In the copy, every line of the material that follows must appear exactly, and no pictures should.

----------

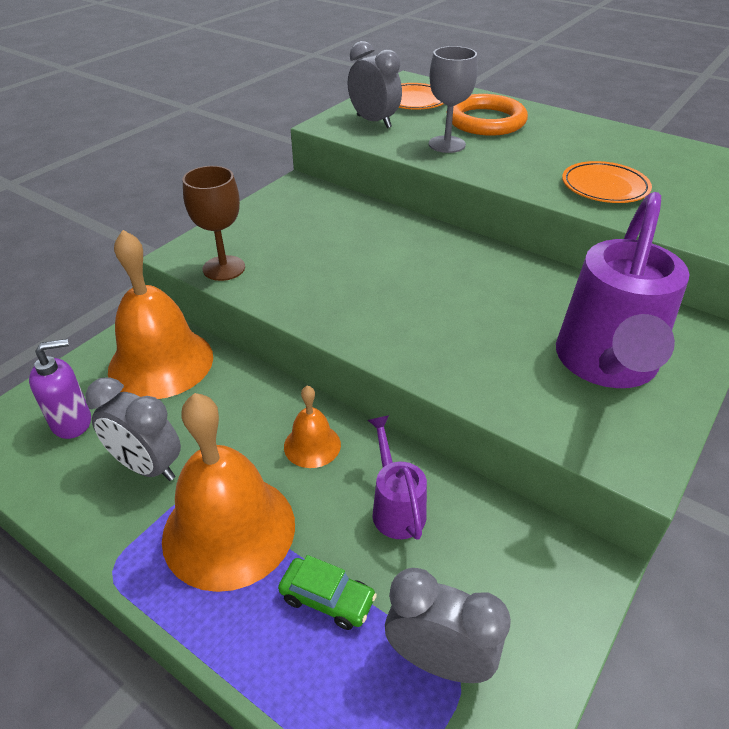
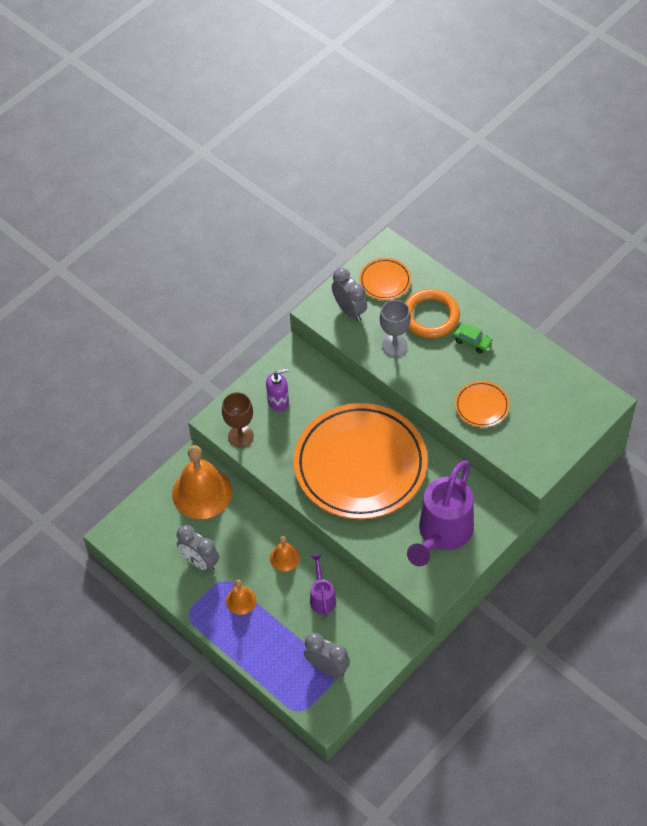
camera: 10 degrees right, 15 degrees up
(72, 422) = (157, 530): purple soap dispenser -> purple soap dispenser (278, 401)
(229, 530) = (241, 600): orange bell -> orange bell, size x0.49
(327, 599) = (284, 637): green car -> green car (473, 342)
(427, 287) = (360, 465): none -> orange plate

----------

Exercise result:
camera: 10 degrees right, 15 degrees up
(72, 422) = (157, 530): purple soap dispenser -> purple soap dispenser (278, 401)
(229, 530) = (241, 600): orange bell -> orange bell, size x0.49
(327, 599) = (284, 637): green car -> green car (473, 342)
(427, 287) = (360, 465): none -> orange plate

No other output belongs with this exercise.